● What the task asks: Every entry must be given again exactly as it is written.
··········
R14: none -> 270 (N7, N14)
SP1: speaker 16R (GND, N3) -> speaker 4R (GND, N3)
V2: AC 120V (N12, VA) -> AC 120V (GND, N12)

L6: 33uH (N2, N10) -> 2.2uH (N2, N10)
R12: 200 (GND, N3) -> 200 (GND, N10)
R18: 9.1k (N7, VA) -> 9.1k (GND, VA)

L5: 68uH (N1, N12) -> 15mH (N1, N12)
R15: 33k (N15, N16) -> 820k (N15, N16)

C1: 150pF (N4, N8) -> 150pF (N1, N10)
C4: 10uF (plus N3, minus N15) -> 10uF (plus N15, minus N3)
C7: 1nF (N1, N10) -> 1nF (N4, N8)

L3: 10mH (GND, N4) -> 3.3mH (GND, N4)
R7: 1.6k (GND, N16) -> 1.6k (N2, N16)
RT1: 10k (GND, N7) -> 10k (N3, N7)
··········
● Response to this task:
R14: none -> 270 (N7, N14)
SP1: speaker 16R (GND, N3) -> speaker 4R (GND, N3)
V2: AC 120V (N12, VA) -> AC 120V (GND, N12)

L6: 33uH (N2, N10) -> 2.2uH (N2, N10)
R12: 200 (GND, N3) -> 200 (GND, N10)
R18: 9.1k (N7, VA) -> 9.1k (GND, VA)

L5: 68uH (N1, N12) -> 15mH (N1, N12)
R15: 33k (N15, N16) -> 820k (N15, N16)

C1: 150pF (N4, N8) -> 150pF (N1, N10)
C4: 10uF (plus N3, minus N15) -> 10uF (plus N15, minus N3)
C7: 1nF (N1, N10) -> 1nF (N4, N8)

L3: 10mH (GND, N4) -> 3.3mH (GND, N4)
R7: 1.6k (GND, N16) -> 1.6k (N2, N16)
RT1: 10k (GND, N7) -> 10k (N3, N7)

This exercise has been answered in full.